## Exercise instructions
Give back nothing but the number of lines in these entries that contain the word "none".

## Data for this exercise
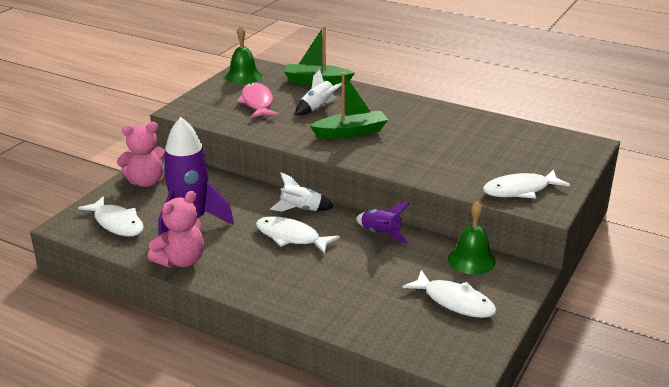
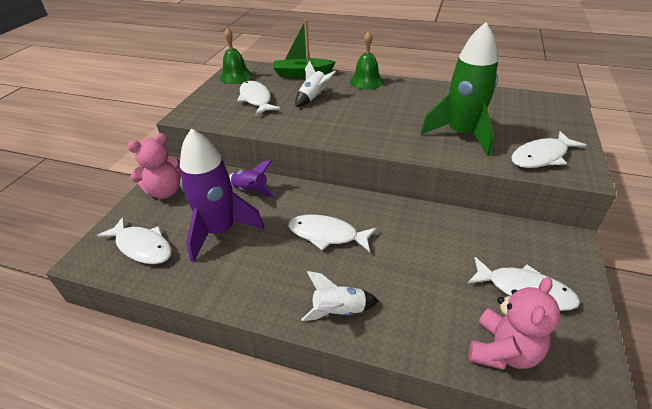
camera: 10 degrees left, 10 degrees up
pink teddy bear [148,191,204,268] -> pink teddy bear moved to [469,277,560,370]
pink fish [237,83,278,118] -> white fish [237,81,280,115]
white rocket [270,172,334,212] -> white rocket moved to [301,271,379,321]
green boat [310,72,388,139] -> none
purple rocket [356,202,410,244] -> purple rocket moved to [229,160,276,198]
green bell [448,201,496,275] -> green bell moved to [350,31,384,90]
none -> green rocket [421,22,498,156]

## Your solution
2